- **OBJECTIVE**: Pick out each line of the material below that contains the string "grace", and copy those lines. Case counts.
** start of RECORDS **
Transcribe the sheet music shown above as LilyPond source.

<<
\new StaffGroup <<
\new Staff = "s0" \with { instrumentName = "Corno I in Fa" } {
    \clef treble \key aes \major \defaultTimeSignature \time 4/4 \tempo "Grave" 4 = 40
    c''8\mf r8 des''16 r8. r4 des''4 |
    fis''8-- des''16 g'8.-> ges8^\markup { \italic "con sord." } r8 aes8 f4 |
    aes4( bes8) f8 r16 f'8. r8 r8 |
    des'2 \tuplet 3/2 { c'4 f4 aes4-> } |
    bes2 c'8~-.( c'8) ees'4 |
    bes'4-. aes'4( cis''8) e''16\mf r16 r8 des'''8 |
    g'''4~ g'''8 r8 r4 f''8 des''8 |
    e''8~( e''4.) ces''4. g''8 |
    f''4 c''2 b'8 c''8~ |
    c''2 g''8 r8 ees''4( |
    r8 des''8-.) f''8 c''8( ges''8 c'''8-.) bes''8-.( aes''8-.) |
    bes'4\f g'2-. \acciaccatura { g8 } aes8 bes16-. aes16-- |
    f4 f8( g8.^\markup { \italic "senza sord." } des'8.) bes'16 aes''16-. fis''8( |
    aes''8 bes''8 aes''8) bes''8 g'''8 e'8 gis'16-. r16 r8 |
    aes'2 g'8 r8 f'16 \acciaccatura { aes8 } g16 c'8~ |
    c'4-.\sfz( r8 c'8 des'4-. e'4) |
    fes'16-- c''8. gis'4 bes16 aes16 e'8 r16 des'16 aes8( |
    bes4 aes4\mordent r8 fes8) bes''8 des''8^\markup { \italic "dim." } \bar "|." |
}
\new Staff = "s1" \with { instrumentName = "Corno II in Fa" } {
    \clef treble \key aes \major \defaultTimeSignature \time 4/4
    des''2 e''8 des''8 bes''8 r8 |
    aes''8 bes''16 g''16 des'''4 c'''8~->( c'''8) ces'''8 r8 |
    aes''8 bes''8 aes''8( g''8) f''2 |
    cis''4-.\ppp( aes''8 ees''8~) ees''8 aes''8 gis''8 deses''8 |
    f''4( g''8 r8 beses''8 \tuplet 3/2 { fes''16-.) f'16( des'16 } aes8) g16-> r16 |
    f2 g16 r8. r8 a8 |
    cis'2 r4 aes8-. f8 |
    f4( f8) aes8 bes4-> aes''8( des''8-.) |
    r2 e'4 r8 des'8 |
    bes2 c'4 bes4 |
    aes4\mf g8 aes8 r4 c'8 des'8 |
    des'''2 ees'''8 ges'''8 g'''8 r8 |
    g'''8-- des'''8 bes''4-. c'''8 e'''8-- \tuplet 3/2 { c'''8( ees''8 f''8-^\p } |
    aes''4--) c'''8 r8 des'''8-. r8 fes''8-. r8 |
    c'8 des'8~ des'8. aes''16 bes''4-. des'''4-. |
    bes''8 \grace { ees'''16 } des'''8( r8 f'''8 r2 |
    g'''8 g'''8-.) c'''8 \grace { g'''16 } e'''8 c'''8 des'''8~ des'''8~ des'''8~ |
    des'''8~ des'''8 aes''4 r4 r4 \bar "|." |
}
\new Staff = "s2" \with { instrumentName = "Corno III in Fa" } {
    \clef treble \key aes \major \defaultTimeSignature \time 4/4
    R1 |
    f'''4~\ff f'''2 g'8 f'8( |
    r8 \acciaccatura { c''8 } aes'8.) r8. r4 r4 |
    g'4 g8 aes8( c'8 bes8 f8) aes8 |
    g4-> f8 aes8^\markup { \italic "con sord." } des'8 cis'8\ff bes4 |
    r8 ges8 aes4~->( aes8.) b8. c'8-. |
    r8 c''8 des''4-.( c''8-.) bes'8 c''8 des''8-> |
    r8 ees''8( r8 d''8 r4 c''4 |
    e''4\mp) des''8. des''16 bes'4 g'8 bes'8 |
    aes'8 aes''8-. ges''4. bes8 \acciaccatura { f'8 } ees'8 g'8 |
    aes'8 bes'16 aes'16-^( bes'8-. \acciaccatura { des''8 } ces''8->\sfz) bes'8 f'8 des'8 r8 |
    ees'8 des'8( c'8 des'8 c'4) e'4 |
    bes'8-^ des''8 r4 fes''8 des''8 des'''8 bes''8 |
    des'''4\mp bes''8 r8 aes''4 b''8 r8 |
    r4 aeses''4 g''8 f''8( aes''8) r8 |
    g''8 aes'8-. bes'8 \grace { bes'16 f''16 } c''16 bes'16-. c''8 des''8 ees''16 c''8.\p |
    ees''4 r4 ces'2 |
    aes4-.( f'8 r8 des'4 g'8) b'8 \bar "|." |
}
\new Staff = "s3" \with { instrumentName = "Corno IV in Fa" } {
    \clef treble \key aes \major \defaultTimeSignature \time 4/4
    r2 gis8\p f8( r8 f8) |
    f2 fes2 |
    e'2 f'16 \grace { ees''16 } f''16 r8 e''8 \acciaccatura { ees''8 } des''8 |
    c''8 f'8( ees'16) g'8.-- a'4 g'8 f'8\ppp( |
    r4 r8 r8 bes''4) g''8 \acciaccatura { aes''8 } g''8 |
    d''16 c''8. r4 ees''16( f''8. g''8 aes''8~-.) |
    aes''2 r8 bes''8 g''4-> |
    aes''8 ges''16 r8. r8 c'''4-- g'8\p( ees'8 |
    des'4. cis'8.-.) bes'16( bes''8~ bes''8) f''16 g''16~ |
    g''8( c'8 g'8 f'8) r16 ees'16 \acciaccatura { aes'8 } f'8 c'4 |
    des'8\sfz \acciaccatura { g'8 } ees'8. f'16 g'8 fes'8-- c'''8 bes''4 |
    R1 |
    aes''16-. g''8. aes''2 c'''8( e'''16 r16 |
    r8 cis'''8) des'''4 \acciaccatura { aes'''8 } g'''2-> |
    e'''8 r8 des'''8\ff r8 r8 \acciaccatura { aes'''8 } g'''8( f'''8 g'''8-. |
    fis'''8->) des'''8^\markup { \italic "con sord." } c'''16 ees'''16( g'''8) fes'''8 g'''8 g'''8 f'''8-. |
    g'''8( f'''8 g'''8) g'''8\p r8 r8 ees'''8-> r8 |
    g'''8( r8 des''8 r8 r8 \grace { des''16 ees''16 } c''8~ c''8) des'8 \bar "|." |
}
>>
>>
** end of RECORDS **
- **SOLUTION BELOW**:
    bes''8 \grace { ees'''16 } des'''8( r8 f'''8 r2 |
    g'''8 g'''8-.) c'''8 \grace { g'''16 } e'''8 c'''8 des'''8~ des'''8~ des'''8~ |
    g''8 aes'8-. bes'8 \grace { bes'16 f''16 } c''16 bes'16-. c''8 des''8 ees''16 c''8.\p |
    e'2 f'16 \grace { ees''16 } f''16 r8 e''8 \acciaccatura { ees''8 } des''8 |
    g'''8( r8 des''8 r8 r8 \grace { des''16 ees''16 } c''8~ c''8) des'8 \bar "|." |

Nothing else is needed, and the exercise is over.